• Activity:
Retype the listing found below exactly, but leave out each picture.

• Information supplied:
──────────────────────────────
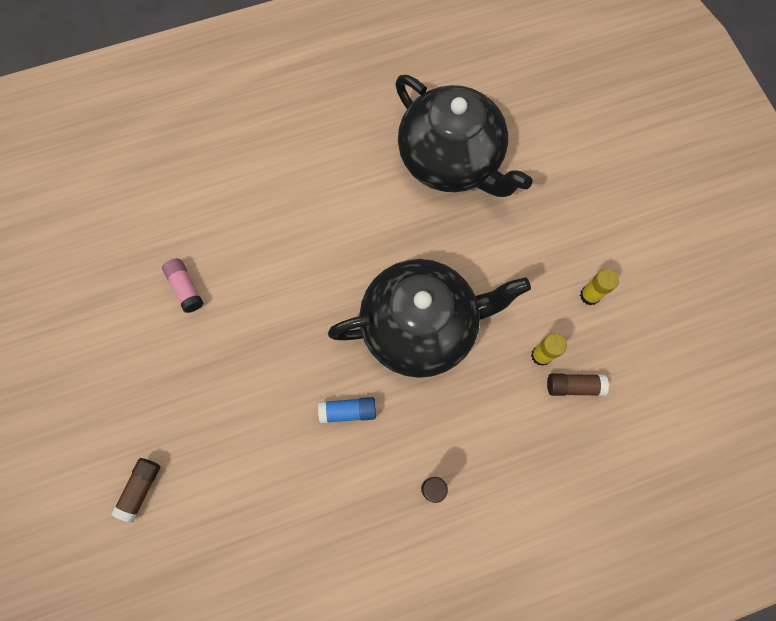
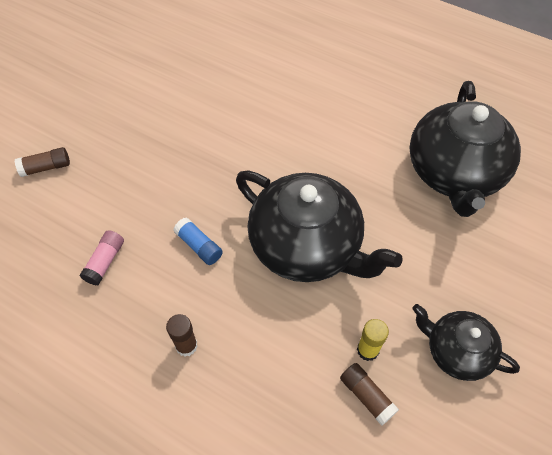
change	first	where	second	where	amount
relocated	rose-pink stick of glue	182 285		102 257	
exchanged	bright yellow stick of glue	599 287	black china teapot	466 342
──────────────────────────────
• Response area:
change	first	where	second	where	amount
relocated	rose-pink stick of glue	182 285		102 257	
exchanged	bright yellow stick of glue	599 287	black china teapot	466 342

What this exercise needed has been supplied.